**EXERCISE BRIEF**
Copy every line of the material below without changing a single character.

**DATASET RECORDS**
## Start
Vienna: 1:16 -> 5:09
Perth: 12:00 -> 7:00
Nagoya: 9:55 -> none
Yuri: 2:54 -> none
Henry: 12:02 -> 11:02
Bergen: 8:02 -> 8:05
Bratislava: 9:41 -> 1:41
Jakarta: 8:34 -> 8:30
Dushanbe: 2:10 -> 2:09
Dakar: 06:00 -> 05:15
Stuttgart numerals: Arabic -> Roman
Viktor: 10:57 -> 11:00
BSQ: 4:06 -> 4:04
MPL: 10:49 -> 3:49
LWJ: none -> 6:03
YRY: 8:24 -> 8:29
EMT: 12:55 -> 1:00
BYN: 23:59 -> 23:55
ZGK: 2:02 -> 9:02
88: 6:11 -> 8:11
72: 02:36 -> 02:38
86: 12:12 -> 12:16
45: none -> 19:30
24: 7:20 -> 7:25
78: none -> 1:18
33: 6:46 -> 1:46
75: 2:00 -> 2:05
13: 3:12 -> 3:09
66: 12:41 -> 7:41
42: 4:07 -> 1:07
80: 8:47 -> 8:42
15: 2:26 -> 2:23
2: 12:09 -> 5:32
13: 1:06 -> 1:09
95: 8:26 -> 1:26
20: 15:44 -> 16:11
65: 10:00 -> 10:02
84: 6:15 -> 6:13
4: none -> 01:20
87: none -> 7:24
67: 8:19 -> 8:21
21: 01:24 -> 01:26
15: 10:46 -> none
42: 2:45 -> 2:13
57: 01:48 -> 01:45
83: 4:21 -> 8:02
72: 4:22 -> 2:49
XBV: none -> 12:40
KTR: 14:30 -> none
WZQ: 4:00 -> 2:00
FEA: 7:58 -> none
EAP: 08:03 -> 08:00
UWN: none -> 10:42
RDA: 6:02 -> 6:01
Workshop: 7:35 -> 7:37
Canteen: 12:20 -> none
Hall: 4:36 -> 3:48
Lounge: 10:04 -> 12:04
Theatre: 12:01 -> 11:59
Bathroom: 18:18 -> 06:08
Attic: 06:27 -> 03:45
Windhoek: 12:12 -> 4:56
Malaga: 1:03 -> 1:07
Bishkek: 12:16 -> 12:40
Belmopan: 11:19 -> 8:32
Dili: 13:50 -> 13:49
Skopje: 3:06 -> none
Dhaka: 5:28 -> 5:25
## End
**PROBLEM SOLUTION**
Vienna: 1:16 -> 5:09
Perth: 12:00 -> 7:00
Nagoya: 9:55 -> none
Yuri: 2:54 -> none
Henry: 12:02 -> 11:02
Bergen: 8:02 -> 8:05
Bratislava: 9:41 -> 1:41
Jakarta: 8:34 -> 8:30
Dushanbe: 2:10 -> 2:09
Dakar: 06:00 -> 05:15
Stuttgart numerals: Arabic -> Roman
Viktor: 10:57 -> 11:00
BSQ: 4:06 -> 4:04
MPL: 10:49 -> 3:49
LWJ: none -> 6:03
YRY: 8:24 -> 8:29
EMT: 12:55 -> 1:00
BYN: 23:59 -> 23:55
ZGK: 2:02 -> 9:02
88: 6:11 -> 8:11
72: 02:36 -> 02:38
86: 12:12 -> 12:16
45: none -> 19:30
24: 7:20 -> 7:25
78: none -> 1:18
33: 6:46 -> 1:46
75: 2:00 -> 2:05
13: 3:12 -> 3:09
66: 12:41 -> 7:41
42: 4:07 -> 1:07
80: 8:47 -> 8:42
15: 2:26 -> 2:23
2: 12:09 -> 5:32
13: 1:06 -> 1:09
95: 8:26 -> 1:26
20: 15:44 -> 16:11
65: 10:00 -> 10:02
84: 6:15 -> 6:13
4: none -> 01:20
87: none -> 7:24
67: 8:19 -> 8:21
21: 01:24 -> 01:26
15: 10:46 -> none
42: 2:45 -> 2:13
57: 01:48 -> 01:45
83: 4:21 -> 8:02
72: 4:22 -> 2:49
XBV: none -> 12:40
KTR: 14:30 -> none
WZQ: 4:00 -> 2:00
FEA: 7:58 -> none
EAP: 08:03 -> 08:00
UWN: none -> 10:42
RDA: 6:02 -> 6:01
Workshop: 7:35 -> 7:37
Canteen: 12:20 -> none
Hall: 4:36 -> 3:48
Lounge: 10:04 -> 12:04
Theatre: 12:01 -> 11:59
Bathroom: 18:18 -> 06:08
Attic: 06:27 -> 03:45
Windhoek: 12:12 -> 4:56
Malaga: 1:03 -> 1:07
Bishkek: 12:16 -> 12:40
Belmopan: 11:19 -> 8:32
Dili: 13:50 -> 13:49
Skopje: 3:06 -> none
Dhaka: 5:28 -> 5:25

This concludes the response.